TASK BRIEF: Could you print the listing again exactly, omitting the pictures?

RECORDED DATA:

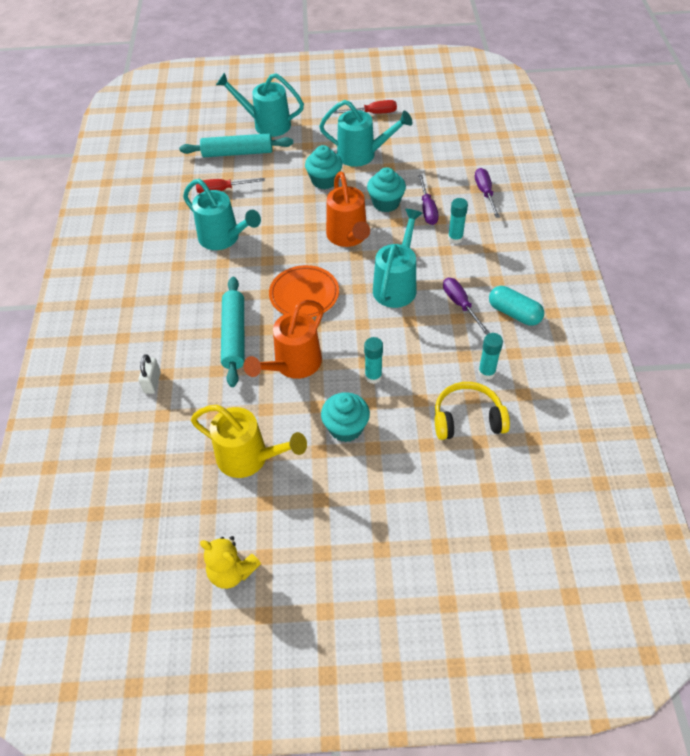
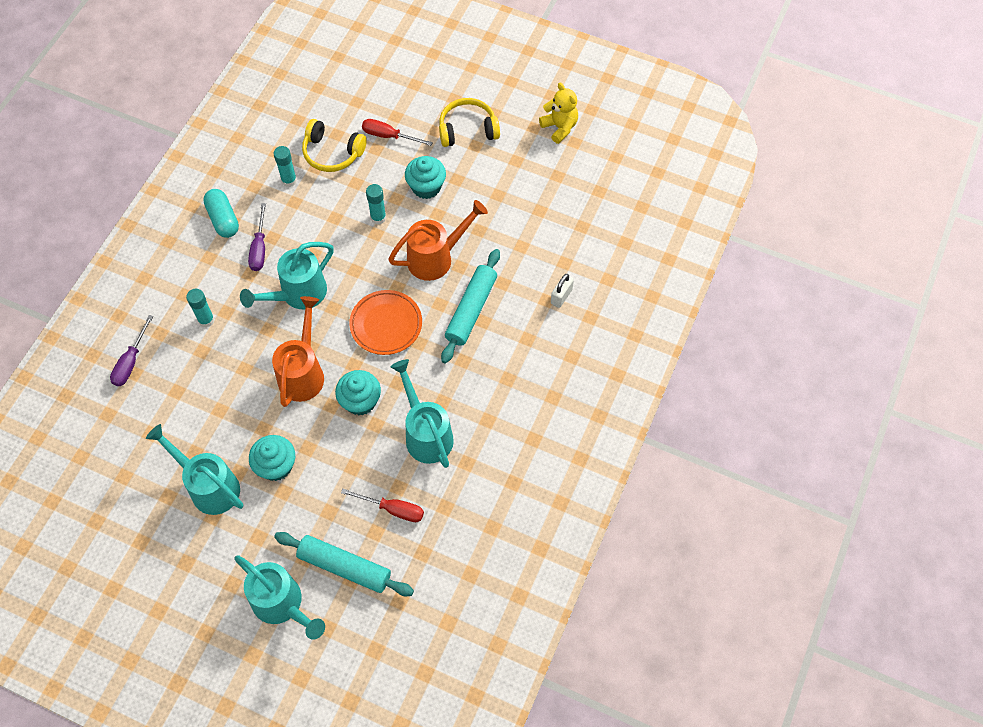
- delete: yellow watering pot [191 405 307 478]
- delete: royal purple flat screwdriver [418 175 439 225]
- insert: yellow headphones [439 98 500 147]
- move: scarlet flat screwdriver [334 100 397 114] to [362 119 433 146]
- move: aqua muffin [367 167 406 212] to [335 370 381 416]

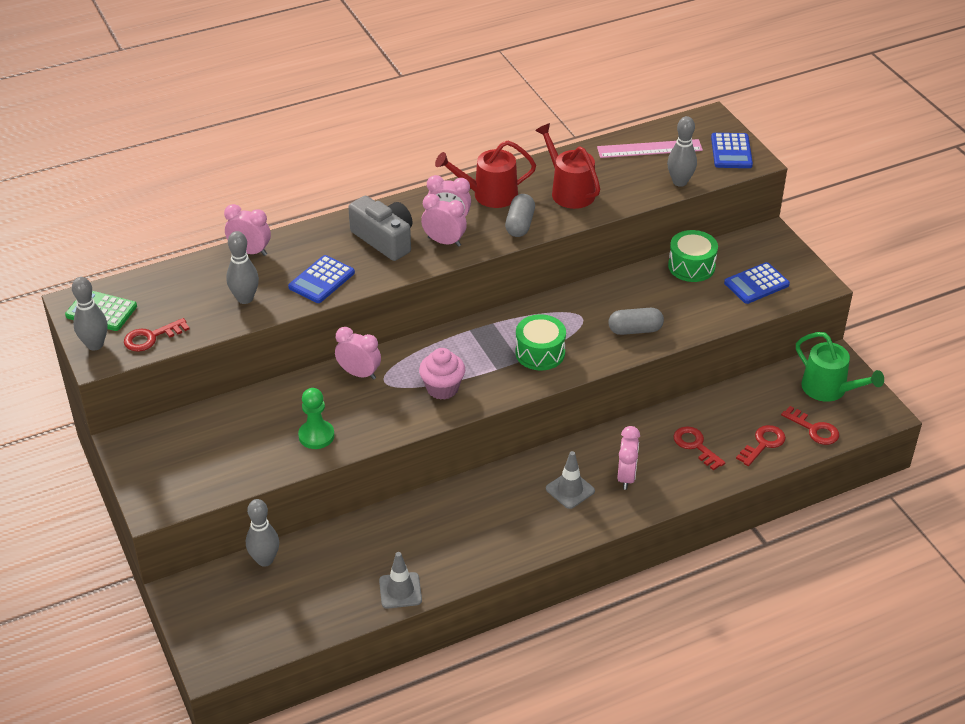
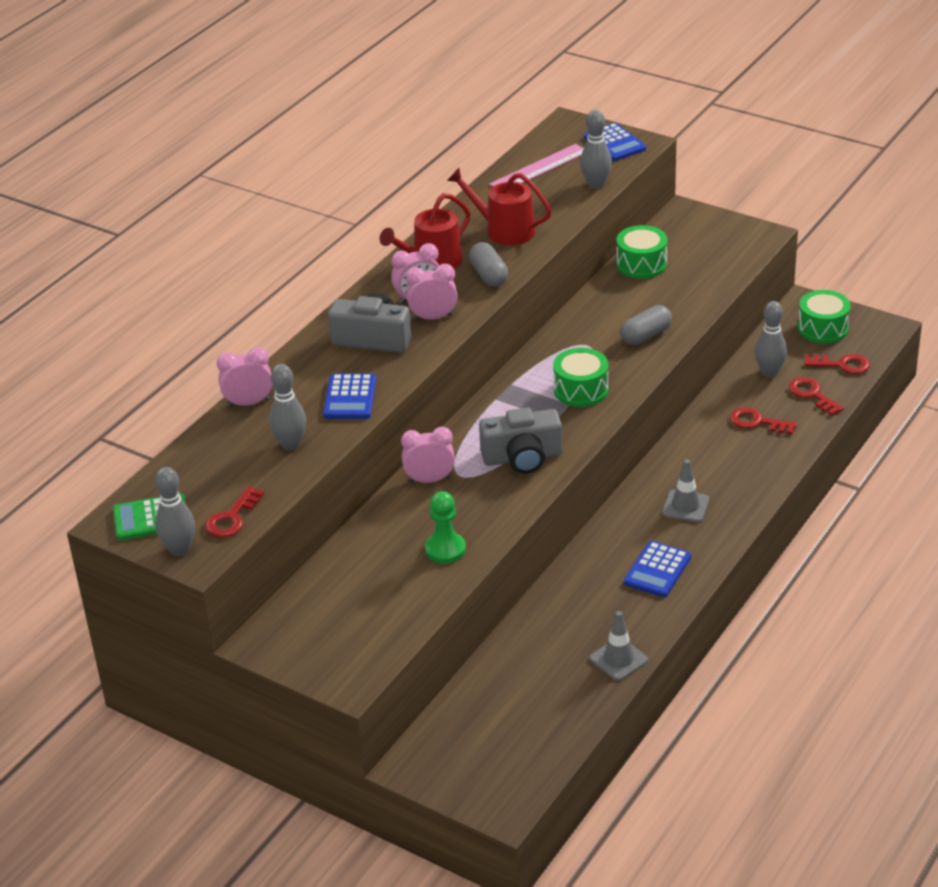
- delete: rosy alarm clock [617 426 640 490]
- move: grey tenpin [246 499 279 567] to [755 301 787 377]
- move: royal blue adding machine [724 262 790 304] to [624 541 691 597]
- replace: rosy muffin [419 348 465 400] to grey camera [479 407 562 474]
- replace: leaf-green watering pot [796 332 884 402] to leaf-green toy drum [798 290 851 344]
- rotate: scarlet key [736 425 786 466] = [789 377 844 416] 45 degrees counterclockwise

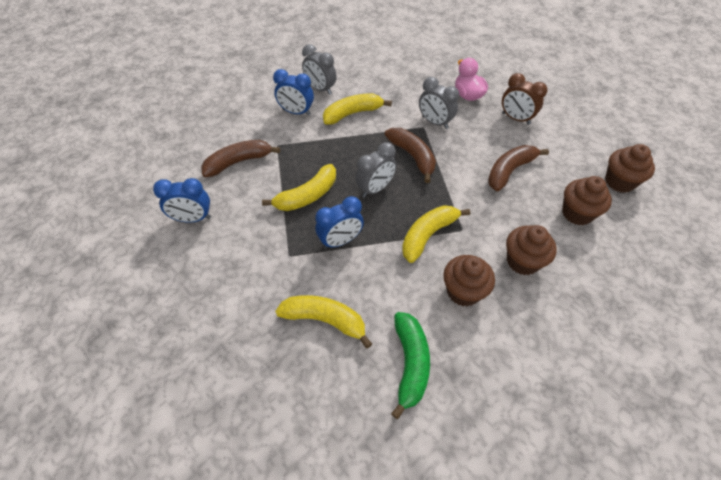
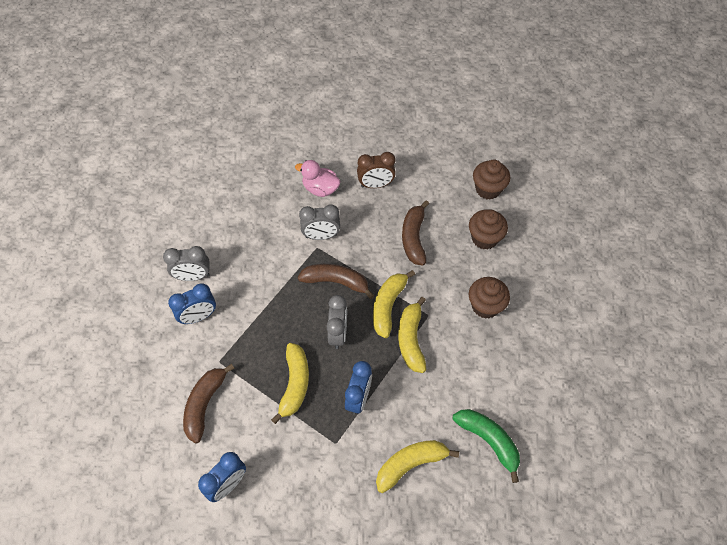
- delete: brown muffin [443 255 495 306]
- move: yellow banana fruit [323 93 392 125] to [373 270 415 338]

FINISHED EXERCISE:
- delete: yellow watering pot [191 405 307 478]
- delete: royal purple flat screwdriver [418 175 439 225]
- insert: yellow headphones [439 98 500 147]
- move: scarlet flat screwdriver [334 100 397 114] to [362 119 433 146]
- move: aqua muffin [367 167 406 212] to [335 370 381 416]

- delete: rosy alarm clock [617 426 640 490]
- move: grey tenpin [246 499 279 567] to [755 301 787 377]
- move: royal blue adding machine [724 262 790 304] to [624 541 691 597]
- replace: rosy muffin [419 348 465 400] to grey camera [479 407 562 474]
- replace: leaf-green watering pot [796 332 884 402] to leaf-green toy drum [798 290 851 344]
- rotate: scarlet key [736 425 786 466] = [789 377 844 416] 45 degrees counterclockwise

- delete: brown muffin [443 255 495 306]
- move: yellow banana fruit [323 93 392 125] to [373 270 415 338]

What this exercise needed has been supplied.